**REQUIRED ACTION**
Copy each line in the data below that contains the word "green".

**SOURCE INFORMATION**
|---|
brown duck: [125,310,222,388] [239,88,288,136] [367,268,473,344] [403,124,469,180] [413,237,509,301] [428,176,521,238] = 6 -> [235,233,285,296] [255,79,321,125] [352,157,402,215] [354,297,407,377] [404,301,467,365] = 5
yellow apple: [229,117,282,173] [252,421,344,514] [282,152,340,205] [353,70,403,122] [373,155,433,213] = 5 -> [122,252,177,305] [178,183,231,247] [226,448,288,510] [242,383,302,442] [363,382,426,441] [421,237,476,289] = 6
|---|
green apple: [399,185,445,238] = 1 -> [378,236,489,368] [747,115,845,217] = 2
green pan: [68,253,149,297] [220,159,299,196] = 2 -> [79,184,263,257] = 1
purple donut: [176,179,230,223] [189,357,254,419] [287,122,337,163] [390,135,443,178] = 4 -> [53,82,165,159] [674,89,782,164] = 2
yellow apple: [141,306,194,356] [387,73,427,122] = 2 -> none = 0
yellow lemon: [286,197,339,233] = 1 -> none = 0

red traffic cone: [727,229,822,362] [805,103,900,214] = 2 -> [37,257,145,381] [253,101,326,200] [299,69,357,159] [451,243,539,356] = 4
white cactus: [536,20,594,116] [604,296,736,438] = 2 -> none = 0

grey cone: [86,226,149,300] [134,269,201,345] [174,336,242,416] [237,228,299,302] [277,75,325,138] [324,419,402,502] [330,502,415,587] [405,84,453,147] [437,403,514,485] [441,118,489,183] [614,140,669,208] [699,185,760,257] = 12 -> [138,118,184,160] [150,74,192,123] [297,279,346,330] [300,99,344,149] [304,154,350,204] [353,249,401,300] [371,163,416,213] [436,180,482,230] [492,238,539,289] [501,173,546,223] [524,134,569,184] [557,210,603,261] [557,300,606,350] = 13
|---|
**RESULT OF THIS TASK**
green apple: [399,185,445,238] = 1 -> [378,236,489,368] [747,115,845,217] = 2
green pan: [68,253,149,297] [220,159,299,196] = 2 -> [79,184,263,257] = 1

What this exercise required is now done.